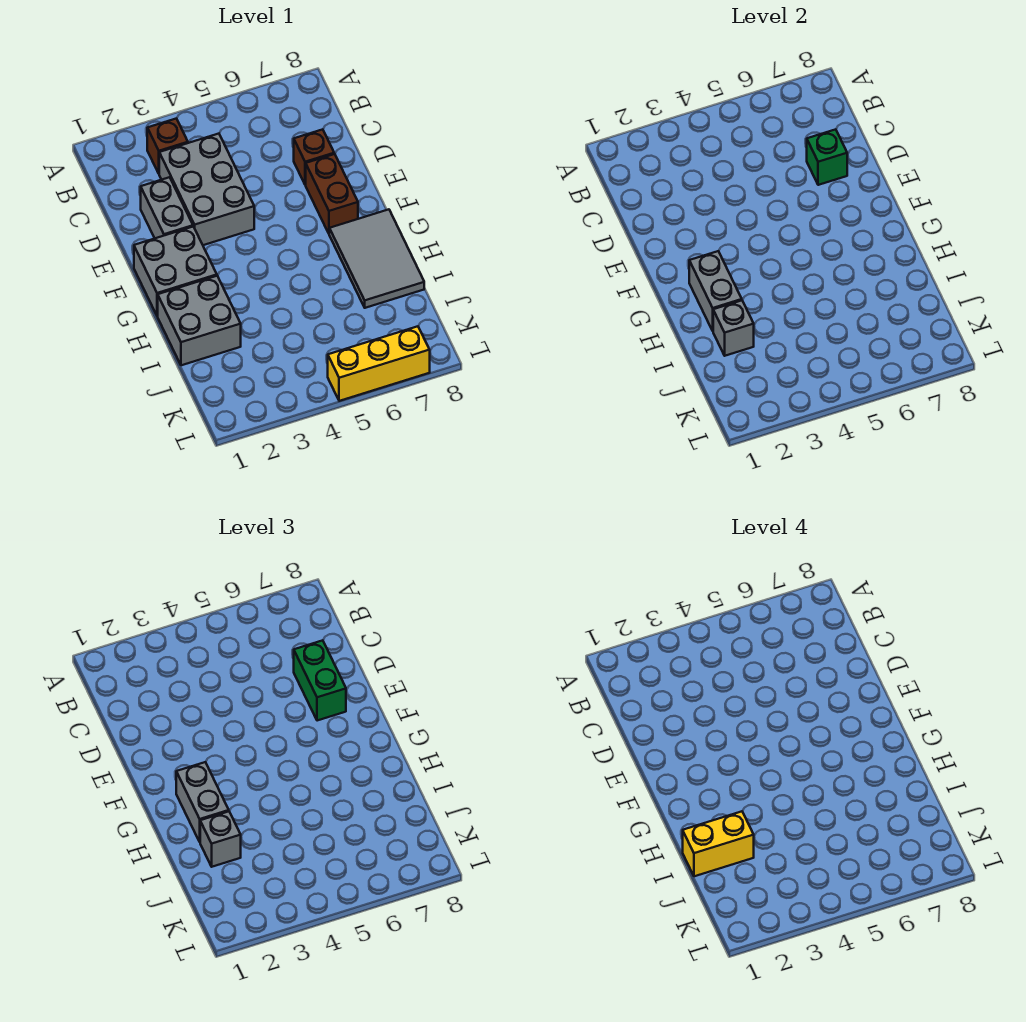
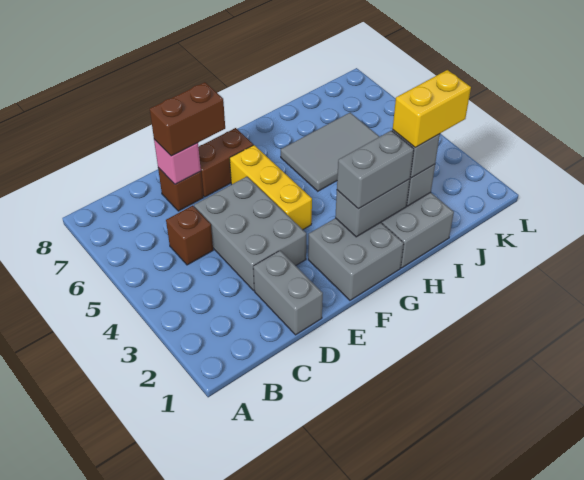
brown brick B3 level 1 -> brown brick C5 level 1
grey brick C3:E4 level 1 -> grey brick D3:E5 level 1
grey brick D2:E2 level 1 -> grey brick D1:D2 level 1
green brick D7 level 2 -> pink brick D7 level 2
green brick D7:E7 level 3 -> brown brick D7:E7 level 3
grey tile G7:I8 level 1 -> grey tile H5:J6 level 1
yellow brick I1:I2 level 4 -> yellow brick I2:J2 level 4
yellow brick L5:L7 level 1 -> yellow brick F4:F6 level 1

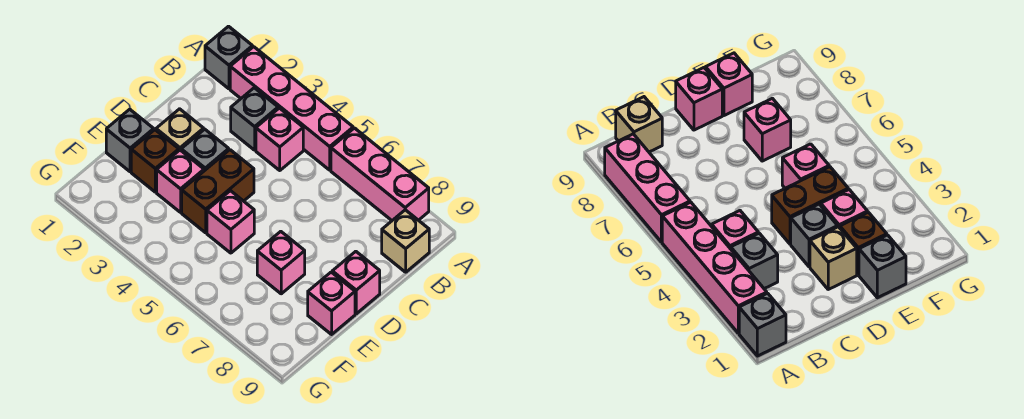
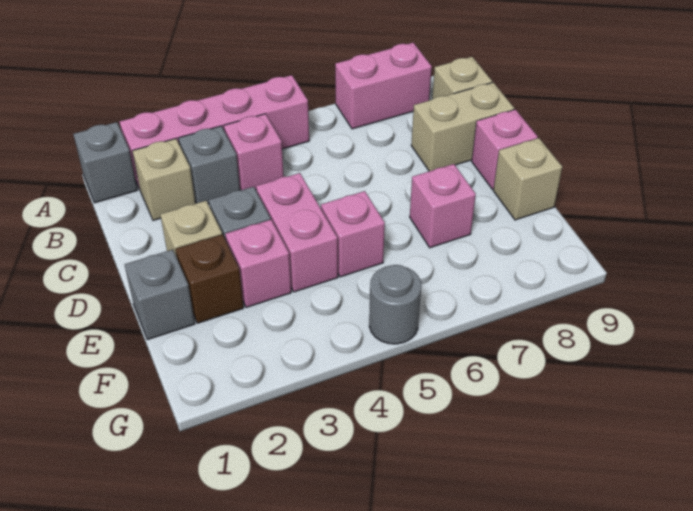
pink brick A6:A8 level 1 -> pink brick A7:A8 level 1
none -> tan brick B2 level 1
none -> tan brick C8:C9 level 1
brown brick D4:E4 level 1 -> pink brick D4:E4 level 1
pink brick E9 level 1 -> tan brick E9 level 1
none -> grey round brick G5 level 1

········

Scan the data above and copy each line containing the word "green".

Your solution —
green brick D7 level 2 -> pink brick D7 level 2
green brick D7:E7 level 3 -> brown brick D7:E7 level 3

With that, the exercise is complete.